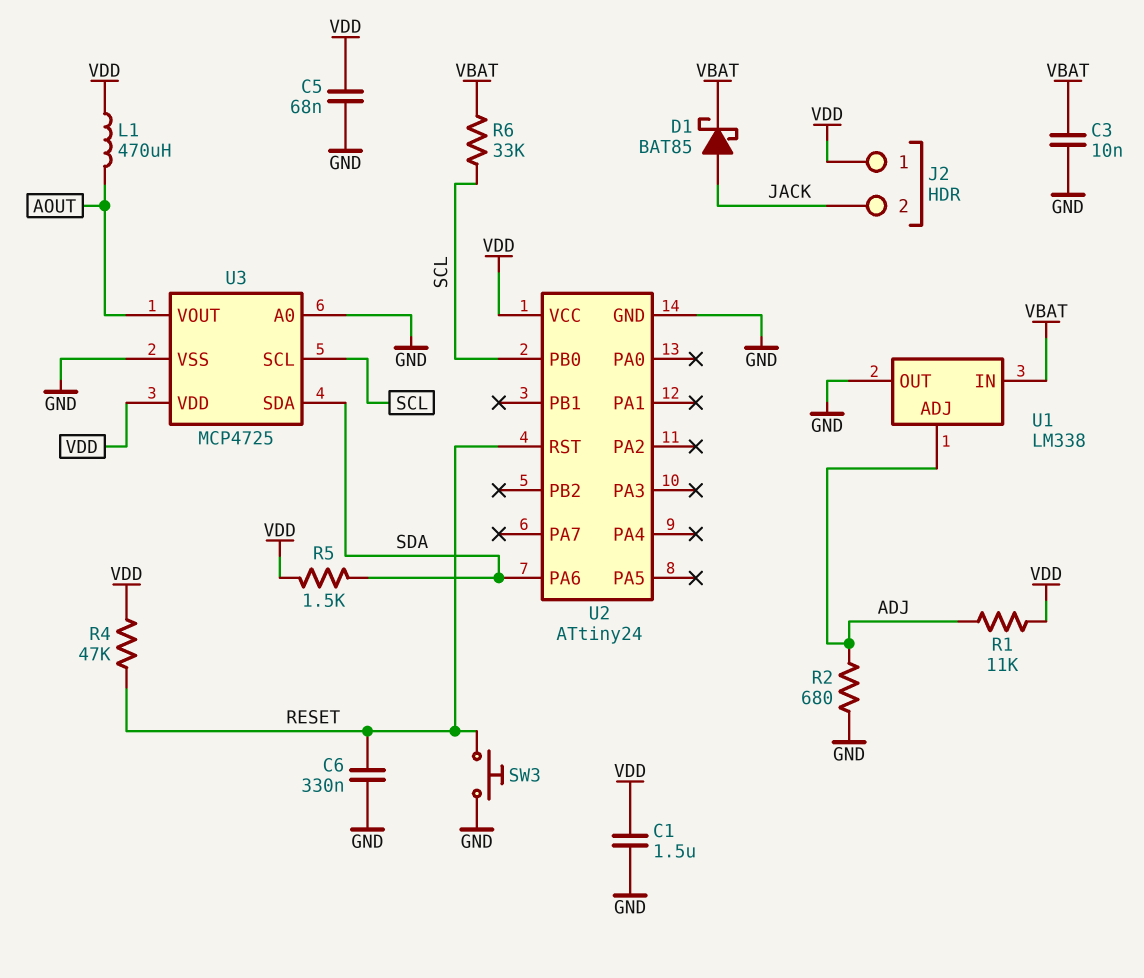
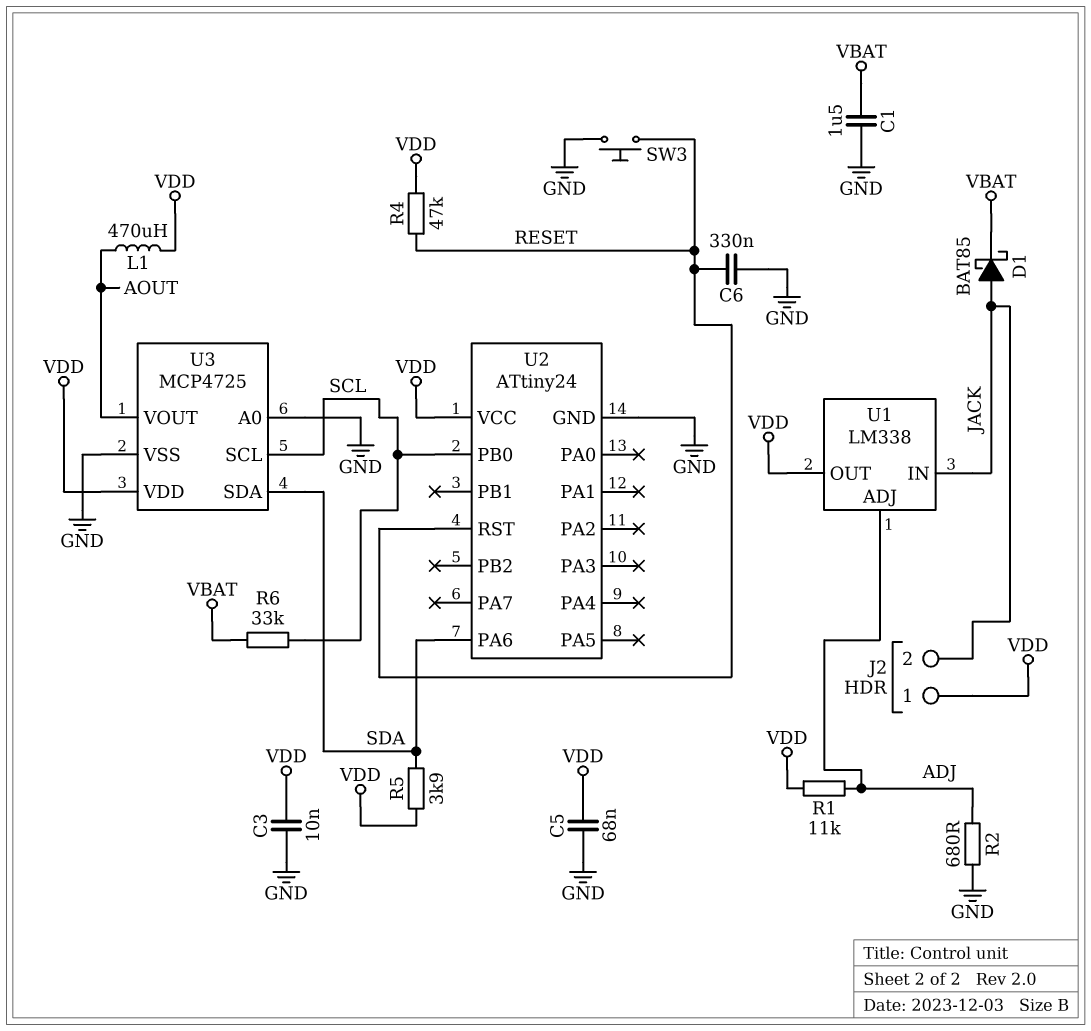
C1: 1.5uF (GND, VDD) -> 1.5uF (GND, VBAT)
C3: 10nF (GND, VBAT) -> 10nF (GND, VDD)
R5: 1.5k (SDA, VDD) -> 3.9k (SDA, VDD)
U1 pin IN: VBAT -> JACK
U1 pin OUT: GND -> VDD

▶ What you should do: When the word "VBAT" appears in a line of the listing, pull that line out.

▶ Response to the exercise:
C1: 1.5uF (GND, VDD) -> 1.5uF (GND, VBAT)
C3: 10nF (GND, VBAT) -> 10nF (GND, VDD)
U1 pin IN: VBAT -> JACK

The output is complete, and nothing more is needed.